Task requirements — Below are several entries. Transcribe exactly those lines that fall from the one with "Show me where" through the one with "Look at this", end lines included.

Information given —
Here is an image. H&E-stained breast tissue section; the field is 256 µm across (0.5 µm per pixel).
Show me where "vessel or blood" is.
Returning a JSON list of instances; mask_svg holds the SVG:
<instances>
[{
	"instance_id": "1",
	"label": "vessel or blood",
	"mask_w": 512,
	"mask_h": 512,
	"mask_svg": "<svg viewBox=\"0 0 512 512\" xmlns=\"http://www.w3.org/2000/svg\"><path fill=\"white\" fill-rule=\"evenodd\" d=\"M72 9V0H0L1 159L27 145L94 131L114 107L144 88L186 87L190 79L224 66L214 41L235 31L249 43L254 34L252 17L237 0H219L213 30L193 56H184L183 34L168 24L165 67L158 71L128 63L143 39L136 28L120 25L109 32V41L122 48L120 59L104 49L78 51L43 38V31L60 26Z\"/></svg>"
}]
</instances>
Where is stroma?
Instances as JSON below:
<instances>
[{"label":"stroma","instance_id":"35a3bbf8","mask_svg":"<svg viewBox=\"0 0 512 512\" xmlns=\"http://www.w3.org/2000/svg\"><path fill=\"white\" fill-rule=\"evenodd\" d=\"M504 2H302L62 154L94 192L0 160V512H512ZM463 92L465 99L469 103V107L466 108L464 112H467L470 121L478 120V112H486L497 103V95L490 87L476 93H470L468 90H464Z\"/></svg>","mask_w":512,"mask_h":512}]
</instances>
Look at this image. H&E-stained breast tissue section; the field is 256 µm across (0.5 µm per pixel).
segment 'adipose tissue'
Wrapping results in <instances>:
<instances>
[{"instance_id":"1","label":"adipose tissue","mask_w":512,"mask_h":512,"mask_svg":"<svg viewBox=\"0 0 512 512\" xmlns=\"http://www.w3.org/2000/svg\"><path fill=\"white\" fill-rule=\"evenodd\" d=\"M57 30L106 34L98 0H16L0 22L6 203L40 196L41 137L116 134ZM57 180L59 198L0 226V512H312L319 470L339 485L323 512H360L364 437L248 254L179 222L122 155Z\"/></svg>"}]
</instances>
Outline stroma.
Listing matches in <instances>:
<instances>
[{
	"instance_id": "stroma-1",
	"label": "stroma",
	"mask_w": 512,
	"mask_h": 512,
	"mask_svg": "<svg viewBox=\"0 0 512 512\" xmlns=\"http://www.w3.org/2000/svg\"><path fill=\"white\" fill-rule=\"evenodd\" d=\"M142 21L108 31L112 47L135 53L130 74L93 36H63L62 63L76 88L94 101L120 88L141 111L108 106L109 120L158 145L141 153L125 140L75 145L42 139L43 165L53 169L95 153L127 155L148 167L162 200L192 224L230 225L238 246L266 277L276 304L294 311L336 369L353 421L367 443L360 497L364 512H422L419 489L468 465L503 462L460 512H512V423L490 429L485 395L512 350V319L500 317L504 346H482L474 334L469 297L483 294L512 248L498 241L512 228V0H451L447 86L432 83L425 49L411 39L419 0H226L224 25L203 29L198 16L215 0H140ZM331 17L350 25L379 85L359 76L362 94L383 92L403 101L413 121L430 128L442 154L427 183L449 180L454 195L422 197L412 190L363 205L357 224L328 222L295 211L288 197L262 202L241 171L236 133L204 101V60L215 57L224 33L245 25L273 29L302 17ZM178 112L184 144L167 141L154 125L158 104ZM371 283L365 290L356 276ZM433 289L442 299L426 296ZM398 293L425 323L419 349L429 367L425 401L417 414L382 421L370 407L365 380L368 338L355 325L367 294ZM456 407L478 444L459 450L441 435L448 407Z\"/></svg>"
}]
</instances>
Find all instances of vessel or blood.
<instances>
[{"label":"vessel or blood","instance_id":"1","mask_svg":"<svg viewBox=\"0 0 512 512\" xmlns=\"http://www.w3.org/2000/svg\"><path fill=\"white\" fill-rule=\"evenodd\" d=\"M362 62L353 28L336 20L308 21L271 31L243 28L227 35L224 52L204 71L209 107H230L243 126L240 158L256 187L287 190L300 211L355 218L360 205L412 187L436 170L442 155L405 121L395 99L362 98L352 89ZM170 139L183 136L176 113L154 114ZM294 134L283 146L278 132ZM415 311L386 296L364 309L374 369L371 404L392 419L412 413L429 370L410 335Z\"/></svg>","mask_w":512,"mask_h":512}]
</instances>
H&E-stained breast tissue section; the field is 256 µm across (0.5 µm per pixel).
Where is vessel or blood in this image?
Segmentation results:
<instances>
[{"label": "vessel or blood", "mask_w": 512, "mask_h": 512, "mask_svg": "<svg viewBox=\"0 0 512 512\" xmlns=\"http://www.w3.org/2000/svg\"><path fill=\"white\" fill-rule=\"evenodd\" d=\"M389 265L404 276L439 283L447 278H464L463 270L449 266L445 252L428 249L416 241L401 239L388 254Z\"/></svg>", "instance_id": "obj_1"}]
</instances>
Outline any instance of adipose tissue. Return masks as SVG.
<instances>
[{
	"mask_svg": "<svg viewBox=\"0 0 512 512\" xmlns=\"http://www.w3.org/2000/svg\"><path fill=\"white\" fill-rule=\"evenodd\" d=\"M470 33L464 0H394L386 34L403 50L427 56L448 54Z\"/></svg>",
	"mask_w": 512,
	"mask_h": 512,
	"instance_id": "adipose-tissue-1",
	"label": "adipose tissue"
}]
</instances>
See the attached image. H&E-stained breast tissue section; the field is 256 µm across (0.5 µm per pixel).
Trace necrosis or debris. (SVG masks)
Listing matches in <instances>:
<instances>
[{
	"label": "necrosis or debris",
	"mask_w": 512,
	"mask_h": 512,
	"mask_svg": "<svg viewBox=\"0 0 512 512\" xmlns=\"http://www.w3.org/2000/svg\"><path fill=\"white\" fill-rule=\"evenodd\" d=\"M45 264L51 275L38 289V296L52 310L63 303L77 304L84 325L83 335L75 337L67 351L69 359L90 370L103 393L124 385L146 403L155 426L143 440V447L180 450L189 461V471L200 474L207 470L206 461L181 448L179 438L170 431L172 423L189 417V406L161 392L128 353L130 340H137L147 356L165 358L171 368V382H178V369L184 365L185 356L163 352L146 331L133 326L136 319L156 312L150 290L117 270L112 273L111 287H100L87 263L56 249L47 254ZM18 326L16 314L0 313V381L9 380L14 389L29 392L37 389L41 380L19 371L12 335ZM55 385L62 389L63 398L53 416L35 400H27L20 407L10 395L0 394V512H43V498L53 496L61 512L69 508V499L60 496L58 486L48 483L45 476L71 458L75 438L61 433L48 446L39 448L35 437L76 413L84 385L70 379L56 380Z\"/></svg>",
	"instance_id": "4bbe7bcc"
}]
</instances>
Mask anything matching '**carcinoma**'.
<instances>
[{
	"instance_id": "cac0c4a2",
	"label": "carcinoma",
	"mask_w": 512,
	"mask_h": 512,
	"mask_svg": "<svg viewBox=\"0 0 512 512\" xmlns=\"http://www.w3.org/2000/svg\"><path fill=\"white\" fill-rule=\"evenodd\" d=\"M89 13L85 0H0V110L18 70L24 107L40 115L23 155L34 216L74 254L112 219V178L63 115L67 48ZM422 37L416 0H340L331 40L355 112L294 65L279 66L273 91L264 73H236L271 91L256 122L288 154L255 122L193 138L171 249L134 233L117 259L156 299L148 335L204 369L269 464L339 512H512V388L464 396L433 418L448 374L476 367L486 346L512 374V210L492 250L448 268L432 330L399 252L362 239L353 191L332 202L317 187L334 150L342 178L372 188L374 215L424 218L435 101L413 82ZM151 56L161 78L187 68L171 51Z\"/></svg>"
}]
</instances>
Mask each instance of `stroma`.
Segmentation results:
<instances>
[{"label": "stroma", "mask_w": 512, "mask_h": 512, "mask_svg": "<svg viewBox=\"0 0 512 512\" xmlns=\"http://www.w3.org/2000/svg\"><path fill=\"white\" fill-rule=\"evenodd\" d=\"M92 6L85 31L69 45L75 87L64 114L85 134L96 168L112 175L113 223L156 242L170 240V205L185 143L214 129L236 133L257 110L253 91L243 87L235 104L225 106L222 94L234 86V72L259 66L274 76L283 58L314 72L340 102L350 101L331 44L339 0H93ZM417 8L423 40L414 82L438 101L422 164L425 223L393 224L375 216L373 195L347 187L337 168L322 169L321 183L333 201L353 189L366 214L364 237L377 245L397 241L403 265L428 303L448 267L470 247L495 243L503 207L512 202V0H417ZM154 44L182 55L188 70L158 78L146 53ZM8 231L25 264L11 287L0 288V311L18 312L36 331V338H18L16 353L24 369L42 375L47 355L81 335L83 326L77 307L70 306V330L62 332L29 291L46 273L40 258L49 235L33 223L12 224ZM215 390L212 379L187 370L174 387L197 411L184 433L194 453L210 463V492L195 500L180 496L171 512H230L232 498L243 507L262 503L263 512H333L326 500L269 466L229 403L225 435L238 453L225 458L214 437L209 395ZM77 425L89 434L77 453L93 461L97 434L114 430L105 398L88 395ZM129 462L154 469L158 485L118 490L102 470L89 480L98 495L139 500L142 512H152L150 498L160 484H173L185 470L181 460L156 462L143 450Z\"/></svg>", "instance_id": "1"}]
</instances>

Complete response —
Show me where "vessel or blood" is.
Returning a JSON list of instances; mask_svg holds the SVG:
<instances>
[{
	"instance_id": "1",
	"label": "vessel or blood",
	"mask_w": 512,
	"mask_h": 512,
	"mask_svg": "<svg viewBox=\"0 0 512 512\" xmlns=\"http://www.w3.org/2000/svg\"><path fill=\"white\" fill-rule=\"evenodd\" d=\"M72 9V0H0L1 159L27 145L94 131L114 107L144 88L186 87L190 79L224 66L214 41L235 31L249 43L254 34L252 17L237 0H219L213 30L193 56H184L183 34L168 24L165 67L158 71L128 63L143 39L136 28L120 25L109 32V41L122 48L120 59L104 49L78 51L43 38V31L60 26Z\"/></svg>"
}]
</instances>
Where is stroma?
Instances as JSON below:
<instances>
[{"label":"stroma","instance_id":"35a3bbf8","mask_svg":"<svg viewBox=\"0 0 512 512\" xmlns=\"http://www.w3.org/2000/svg\"><path fill=\"white\" fill-rule=\"evenodd\" d=\"M504 2H302L62 154L94 192L0 160V512H512ZM463 92L465 99L469 103V107L466 108L464 112H467L470 121L478 120V112H486L497 103V95L490 87L476 93H470L468 90H464Z\"/></svg>","mask_w":512,"mask_h":512}]
</instances>
Look at this image. H&E-stained breast tissue section; the field is 256 µm across (0.5 µm per pixel).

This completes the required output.